----- Records -----

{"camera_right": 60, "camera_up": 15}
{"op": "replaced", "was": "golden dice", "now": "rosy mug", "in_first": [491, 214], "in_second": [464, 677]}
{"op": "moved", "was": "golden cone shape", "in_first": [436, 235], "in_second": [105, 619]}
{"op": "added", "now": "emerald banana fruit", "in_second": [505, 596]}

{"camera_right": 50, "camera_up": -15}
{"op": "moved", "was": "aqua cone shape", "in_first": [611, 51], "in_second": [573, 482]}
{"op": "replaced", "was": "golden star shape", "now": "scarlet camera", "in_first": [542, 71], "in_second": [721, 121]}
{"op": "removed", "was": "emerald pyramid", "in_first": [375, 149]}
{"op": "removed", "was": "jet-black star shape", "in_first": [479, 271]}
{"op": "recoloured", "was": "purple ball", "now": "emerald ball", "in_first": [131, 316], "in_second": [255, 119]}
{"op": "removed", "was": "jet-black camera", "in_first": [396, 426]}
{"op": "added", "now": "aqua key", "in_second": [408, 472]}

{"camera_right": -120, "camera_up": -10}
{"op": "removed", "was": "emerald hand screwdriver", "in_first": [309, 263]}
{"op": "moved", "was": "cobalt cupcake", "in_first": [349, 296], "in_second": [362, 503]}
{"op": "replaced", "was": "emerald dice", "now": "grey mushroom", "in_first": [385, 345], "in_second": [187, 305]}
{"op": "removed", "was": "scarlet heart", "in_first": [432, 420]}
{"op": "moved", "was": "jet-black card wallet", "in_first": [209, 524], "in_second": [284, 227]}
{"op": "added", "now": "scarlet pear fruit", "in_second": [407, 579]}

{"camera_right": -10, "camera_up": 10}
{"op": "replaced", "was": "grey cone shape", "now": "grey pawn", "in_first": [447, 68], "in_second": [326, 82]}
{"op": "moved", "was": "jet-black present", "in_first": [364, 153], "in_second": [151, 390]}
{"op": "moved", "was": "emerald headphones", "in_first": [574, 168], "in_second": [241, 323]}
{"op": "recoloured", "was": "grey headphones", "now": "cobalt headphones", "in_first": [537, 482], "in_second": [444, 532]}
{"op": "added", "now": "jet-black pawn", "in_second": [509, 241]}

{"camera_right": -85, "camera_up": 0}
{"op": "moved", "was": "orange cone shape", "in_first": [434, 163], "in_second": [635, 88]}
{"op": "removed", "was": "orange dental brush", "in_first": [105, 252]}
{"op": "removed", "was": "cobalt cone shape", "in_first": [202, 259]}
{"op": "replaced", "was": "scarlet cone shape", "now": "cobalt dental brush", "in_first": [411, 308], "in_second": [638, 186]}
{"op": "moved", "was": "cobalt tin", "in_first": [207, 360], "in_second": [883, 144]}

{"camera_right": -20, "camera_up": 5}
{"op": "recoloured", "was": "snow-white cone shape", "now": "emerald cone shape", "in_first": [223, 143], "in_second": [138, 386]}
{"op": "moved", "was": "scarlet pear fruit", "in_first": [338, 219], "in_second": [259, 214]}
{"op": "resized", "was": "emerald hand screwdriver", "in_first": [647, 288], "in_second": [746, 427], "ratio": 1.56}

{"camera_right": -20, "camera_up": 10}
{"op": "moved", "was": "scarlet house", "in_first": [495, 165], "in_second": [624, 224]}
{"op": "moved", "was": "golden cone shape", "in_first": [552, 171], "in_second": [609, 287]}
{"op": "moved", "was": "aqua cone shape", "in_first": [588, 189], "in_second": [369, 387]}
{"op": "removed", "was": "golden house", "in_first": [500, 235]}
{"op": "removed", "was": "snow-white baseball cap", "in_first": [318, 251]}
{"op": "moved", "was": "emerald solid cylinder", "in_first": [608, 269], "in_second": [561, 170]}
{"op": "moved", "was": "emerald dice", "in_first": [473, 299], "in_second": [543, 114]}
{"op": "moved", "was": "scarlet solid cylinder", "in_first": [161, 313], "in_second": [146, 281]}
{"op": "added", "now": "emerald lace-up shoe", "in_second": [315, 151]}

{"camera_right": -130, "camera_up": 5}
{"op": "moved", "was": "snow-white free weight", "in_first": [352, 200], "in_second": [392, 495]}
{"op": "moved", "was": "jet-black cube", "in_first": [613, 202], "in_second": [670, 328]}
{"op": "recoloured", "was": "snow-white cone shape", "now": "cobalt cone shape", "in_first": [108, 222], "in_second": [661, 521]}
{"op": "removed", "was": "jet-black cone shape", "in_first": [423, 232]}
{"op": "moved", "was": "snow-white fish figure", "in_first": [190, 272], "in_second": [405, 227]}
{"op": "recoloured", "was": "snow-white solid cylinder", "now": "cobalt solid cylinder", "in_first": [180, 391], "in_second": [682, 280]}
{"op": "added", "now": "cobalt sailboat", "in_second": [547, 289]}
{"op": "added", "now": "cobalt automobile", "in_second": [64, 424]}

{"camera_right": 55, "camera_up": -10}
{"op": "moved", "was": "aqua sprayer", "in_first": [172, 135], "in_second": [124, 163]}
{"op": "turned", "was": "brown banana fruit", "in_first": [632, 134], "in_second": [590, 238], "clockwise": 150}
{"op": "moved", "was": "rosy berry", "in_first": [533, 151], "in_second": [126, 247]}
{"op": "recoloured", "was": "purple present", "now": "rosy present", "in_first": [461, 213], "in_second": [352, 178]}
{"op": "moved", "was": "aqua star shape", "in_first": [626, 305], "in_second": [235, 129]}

-----

**What this task involves**
All the lines above should appear again in the answer, exactly as written.

**Response to this task**
{"camera_right": 60, "camera_up": 15}
{"op": "replaced", "was": "golden dice", "now": "rosy mug", "in_first": [491, 214], "in_second": [464, 677]}
{"op": "moved", "was": "golden cone shape", "in_first": [436, 235], "in_second": [105, 619]}
{"op": "added", "now": "emerald banana fruit", "in_second": [505, 596]}

{"camera_right": 50, "camera_up": -15}
{"op": "moved", "was": "aqua cone shape", "in_first": [611, 51], "in_second": [573, 482]}
{"op": "replaced", "was": "golden star shape", "now": "scarlet camera", "in_first": [542, 71], "in_second": [721, 121]}
{"op": "removed", "was": "emerald pyramid", "in_first": [375, 149]}
{"op": "removed", "was": "jet-black star shape", "in_first": [479, 271]}
{"op": "recoloured", "was": "purple ball", "now": "emerald ball", "in_first": [131, 316], "in_second": [255, 119]}
{"op": "removed", "was": "jet-black camera", "in_first": [396, 426]}
{"op": "added", "now": "aqua key", "in_second": [408, 472]}

{"camera_right": -120, "camera_up": -10}
{"op": "removed", "was": "emerald hand screwdriver", "in_first": [309, 263]}
{"op": "moved", "was": "cobalt cupcake", "in_first": [349, 296], "in_second": [362, 503]}
{"op": "replaced", "was": "emerald dice", "now": "grey mushroom", "in_first": [385, 345], "in_second": [187, 305]}
{"op": "removed", "was": "scarlet heart", "in_first": [432, 420]}
{"op": "moved", "was": "jet-black card wallet", "in_first": [209, 524], "in_second": [284, 227]}
{"op": "added", "now": "scarlet pear fruit", "in_second": [407, 579]}

{"camera_right": -10, "camera_up": 10}
{"op": "replaced", "was": "grey cone shape", "now": "grey pawn", "in_first": [447, 68], "in_second": [326, 82]}
{"op": "moved", "was": "jet-black present", "in_first": [364, 153], "in_second": [151, 390]}
{"op": "moved", "was": "emerald headphones", "in_first": [574, 168], "in_second": [241, 323]}
{"op": "recoloured", "was": "grey headphones", "now": "cobalt headphones", "in_first": [537, 482], "in_second": [444, 532]}
{"op": "added", "now": "jet-black pawn", "in_second": [509, 241]}

{"camera_right": -85, "camera_up": 0}
{"op": "moved", "was": "orange cone shape", "in_first": [434, 163], "in_second": [635, 88]}
{"op": "removed", "was": "orange dental brush", "in_first": [105, 252]}
{"op": "removed", "was": "cobalt cone shape", "in_first": [202, 259]}
{"op": "replaced", "was": "scarlet cone shape", "now": "cobalt dental brush", "in_first": [411, 308], "in_second": [638, 186]}
{"op": "moved", "was": "cobalt tin", "in_first": [207, 360], "in_second": [883, 144]}

{"camera_right": -20, "camera_up": 5}
{"op": "recoloured", "was": "snow-white cone shape", "now": "emerald cone shape", "in_first": [223, 143], "in_second": [138, 386]}
{"op": "moved", "was": "scarlet pear fruit", "in_first": [338, 219], "in_second": [259, 214]}
{"op": "resized", "was": "emerald hand screwdriver", "in_first": [647, 288], "in_second": [746, 427], "ratio": 1.56}

{"camera_right": -20, "camera_up": 10}
{"op": "moved", "was": "scarlet house", "in_first": [495, 165], "in_second": [624, 224]}
{"op": "moved", "was": "golden cone shape", "in_first": [552, 171], "in_second": [609, 287]}
{"op": "moved", "was": "aqua cone shape", "in_first": [588, 189], "in_second": [369, 387]}
{"op": "removed", "was": "golden house", "in_first": [500, 235]}
{"op": "removed", "was": "snow-white baseball cap", "in_first": [318, 251]}
{"op": "moved", "was": "emerald solid cylinder", "in_first": [608, 269], "in_second": [561, 170]}
{"op": "moved", "was": "emerald dice", "in_first": [473, 299], "in_second": [543, 114]}
{"op": "moved", "was": "scarlet solid cylinder", "in_first": [161, 313], "in_second": [146, 281]}
{"op": "added", "now": "emerald lace-up shoe", "in_second": [315, 151]}

{"camera_right": -130, "camera_up": 5}
{"op": "moved", "was": "snow-white free weight", "in_first": [352, 200], "in_second": [392, 495]}
{"op": "moved", "was": "jet-black cube", "in_first": [613, 202], "in_second": [670, 328]}
{"op": "recoloured", "was": "snow-white cone shape", "now": "cobalt cone shape", "in_first": [108, 222], "in_second": [661, 521]}
{"op": "removed", "was": "jet-black cone shape", "in_first": [423, 232]}
{"op": "moved", "was": "snow-white fish figure", "in_first": [190, 272], "in_second": [405, 227]}
{"op": "recoloured", "was": "snow-white solid cylinder", "now": "cobalt solid cylinder", "in_first": [180, 391], "in_second": [682, 280]}
{"op": "added", "now": "cobalt sailboat", "in_second": [547, 289]}
{"op": "added", "now": "cobalt automobile", "in_second": [64, 424]}

{"camera_right": 55, "camera_up": -10}
{"op": "moved", "was": "aqua sprayer", "in_first": [172, 135], "in_second": [124, 163]}
{"op": "turned", "was": "brown banana fruit", "in_first": [632, 134], "in_second": [590, 238], "clockwise": 150}
{"op": "moved", "was": "rosy berry", "in_first": [533, 151], "in_second": [126, 247]}
{"op": "recoloured", "was": "purple present", "now": "rosy present", "in_first": [461, 213], "in_second": [352, 178]}
{"op": "moved", "was": "aqua star shape", "in_first": [626, 305], "in_second": [235, 129]}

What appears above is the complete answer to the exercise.